Please repeat the lines below exactly. Begin with the line containing "(382, 238) = (425, 299): grey" and go on through the line containing "(117, 217) = (171, 270): none".

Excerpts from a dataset
--------------------------------------------------

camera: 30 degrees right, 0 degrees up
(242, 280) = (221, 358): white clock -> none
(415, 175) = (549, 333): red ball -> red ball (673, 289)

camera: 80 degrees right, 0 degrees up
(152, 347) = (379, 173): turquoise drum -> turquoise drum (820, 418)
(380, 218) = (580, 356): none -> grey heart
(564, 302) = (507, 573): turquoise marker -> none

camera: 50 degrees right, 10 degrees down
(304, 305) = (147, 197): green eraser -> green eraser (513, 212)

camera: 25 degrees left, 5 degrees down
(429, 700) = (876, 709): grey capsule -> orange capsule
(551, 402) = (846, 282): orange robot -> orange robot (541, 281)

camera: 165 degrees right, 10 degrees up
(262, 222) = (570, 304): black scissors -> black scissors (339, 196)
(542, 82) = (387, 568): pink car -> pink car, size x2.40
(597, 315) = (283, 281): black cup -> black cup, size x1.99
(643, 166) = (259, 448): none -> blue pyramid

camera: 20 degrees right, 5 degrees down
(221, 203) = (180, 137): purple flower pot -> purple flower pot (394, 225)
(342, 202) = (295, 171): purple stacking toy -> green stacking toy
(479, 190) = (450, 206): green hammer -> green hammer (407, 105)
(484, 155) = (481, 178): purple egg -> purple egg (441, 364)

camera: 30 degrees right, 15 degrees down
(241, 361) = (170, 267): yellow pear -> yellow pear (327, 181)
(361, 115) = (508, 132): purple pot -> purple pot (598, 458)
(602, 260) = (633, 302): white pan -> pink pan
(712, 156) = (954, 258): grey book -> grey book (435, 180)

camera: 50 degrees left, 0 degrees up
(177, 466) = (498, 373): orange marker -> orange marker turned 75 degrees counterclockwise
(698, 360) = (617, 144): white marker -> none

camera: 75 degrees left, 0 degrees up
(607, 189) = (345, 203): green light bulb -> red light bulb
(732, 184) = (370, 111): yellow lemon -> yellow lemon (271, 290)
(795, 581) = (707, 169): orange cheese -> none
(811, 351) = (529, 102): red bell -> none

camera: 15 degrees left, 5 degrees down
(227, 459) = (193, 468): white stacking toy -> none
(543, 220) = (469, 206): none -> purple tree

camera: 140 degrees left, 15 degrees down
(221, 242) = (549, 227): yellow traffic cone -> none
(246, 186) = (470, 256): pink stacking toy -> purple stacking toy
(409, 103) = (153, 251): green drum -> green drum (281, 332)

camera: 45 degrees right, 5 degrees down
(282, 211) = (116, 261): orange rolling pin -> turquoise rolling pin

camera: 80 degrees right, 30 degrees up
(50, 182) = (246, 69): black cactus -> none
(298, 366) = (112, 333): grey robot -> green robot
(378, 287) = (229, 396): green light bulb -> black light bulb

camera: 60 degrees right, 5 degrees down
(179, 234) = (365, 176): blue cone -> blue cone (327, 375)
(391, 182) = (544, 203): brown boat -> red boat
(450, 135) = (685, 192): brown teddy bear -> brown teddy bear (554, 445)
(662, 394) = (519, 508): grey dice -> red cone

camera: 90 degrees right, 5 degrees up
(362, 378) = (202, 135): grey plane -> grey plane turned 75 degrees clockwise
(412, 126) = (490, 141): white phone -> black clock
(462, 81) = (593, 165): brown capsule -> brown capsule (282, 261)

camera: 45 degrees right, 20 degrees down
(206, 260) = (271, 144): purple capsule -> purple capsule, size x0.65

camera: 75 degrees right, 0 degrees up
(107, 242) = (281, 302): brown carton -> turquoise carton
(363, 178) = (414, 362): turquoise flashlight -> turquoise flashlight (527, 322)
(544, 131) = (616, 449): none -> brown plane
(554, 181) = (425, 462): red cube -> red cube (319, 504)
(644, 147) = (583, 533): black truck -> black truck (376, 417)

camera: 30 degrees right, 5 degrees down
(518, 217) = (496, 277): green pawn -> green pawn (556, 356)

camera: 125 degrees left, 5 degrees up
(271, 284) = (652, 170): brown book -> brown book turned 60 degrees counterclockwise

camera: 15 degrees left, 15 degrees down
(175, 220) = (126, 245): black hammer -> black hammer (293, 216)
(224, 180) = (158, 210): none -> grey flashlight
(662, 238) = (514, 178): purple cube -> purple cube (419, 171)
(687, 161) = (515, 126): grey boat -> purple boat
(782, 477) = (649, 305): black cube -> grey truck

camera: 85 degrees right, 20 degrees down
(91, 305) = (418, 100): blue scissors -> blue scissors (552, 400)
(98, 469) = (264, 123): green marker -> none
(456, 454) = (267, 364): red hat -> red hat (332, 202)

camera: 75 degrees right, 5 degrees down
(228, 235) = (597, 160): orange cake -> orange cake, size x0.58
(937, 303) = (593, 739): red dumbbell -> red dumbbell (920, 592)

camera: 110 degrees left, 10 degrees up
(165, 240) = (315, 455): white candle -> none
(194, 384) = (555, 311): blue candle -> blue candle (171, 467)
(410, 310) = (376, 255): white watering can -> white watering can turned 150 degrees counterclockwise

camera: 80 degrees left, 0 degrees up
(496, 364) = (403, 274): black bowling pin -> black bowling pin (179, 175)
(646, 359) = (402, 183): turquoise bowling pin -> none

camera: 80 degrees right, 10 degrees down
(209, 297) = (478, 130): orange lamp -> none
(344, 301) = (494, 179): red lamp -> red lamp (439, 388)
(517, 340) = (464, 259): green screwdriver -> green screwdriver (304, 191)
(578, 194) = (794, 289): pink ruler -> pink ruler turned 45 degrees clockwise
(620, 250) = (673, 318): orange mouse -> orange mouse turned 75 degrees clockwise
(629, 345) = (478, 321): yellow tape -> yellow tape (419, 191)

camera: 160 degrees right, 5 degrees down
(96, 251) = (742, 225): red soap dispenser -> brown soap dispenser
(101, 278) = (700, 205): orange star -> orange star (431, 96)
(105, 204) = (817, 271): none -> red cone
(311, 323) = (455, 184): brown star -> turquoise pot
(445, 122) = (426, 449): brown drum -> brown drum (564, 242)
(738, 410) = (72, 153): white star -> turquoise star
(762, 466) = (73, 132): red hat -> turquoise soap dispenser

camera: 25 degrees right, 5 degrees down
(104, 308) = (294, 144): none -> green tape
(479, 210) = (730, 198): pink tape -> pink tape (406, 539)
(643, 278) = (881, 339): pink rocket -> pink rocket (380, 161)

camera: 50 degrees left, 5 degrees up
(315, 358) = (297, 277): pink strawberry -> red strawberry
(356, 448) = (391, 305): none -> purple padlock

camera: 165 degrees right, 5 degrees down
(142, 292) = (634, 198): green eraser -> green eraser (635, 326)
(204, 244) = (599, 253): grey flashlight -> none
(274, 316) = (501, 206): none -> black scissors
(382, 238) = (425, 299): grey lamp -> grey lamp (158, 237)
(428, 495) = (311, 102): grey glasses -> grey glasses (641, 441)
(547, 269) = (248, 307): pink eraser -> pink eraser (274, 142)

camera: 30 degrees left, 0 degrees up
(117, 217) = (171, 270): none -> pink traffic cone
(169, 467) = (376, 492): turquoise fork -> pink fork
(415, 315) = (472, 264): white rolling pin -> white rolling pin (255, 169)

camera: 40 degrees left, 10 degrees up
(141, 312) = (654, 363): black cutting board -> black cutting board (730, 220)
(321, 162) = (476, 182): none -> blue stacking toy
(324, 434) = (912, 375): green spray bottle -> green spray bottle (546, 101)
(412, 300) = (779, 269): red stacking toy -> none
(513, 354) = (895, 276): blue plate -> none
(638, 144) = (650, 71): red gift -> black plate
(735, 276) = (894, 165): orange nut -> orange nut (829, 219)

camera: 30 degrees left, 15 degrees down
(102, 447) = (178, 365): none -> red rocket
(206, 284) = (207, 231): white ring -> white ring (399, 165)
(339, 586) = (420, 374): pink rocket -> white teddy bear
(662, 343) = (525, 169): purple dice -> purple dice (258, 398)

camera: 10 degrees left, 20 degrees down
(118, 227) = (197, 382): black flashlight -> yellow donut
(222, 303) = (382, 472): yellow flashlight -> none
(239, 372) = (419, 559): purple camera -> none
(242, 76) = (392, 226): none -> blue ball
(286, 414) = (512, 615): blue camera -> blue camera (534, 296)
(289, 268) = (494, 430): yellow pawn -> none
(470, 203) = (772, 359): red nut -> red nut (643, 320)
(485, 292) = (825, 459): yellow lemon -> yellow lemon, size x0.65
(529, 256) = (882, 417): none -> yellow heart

--------------------------------------------------

> _The answer_
(382, 238) = (425, 299): grey lamp -> grey lamp (158, 237)
(428, 495) = (311, 102): grey glasses -> grey glasses (641, 441)
(547, 269) = (248, 307): pink eraser -> pink eraser (274, 142)

camera: 30 degrees left, 0 degrees up
(117, 217) = (171, 270): none -> pink traffic cone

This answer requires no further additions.